■ AIM OF THE EXERCISE
Read through the entries below and return each line with the word "domino".

(Items listed in a dataset)

#####

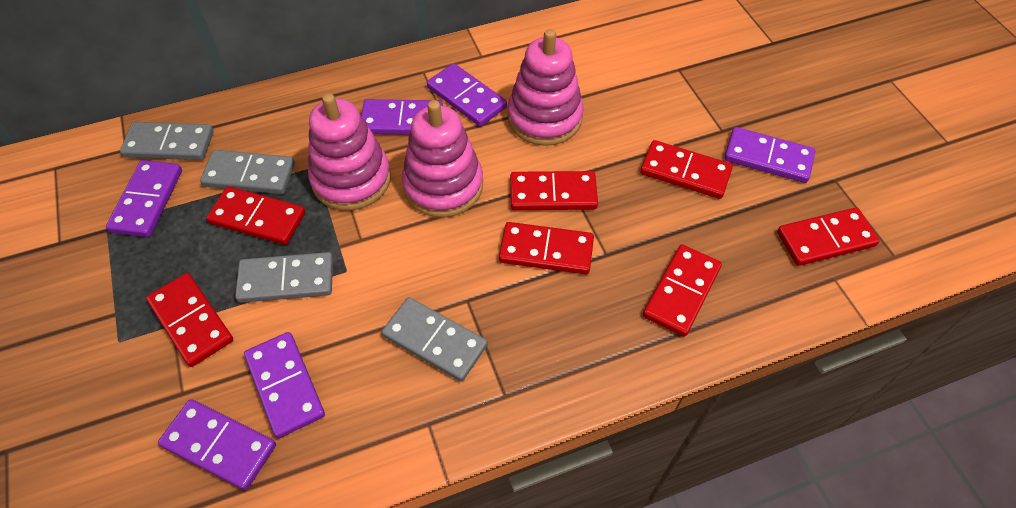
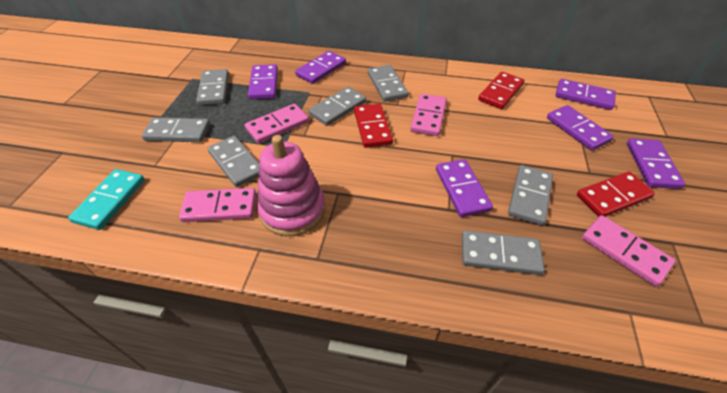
grey domino: 4 -> 7
pink domino: 0 -> 4
pink stacking toy: 3 -> 1
red domino: 7 -> 3
turquoise domino: 0 -> 1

#####

■ TASK OUTPUT
grey domino: 4 -> 7
pink domino: 0 -> 4
red domino: 7 -> 3
turquoise domino: 0 -> 1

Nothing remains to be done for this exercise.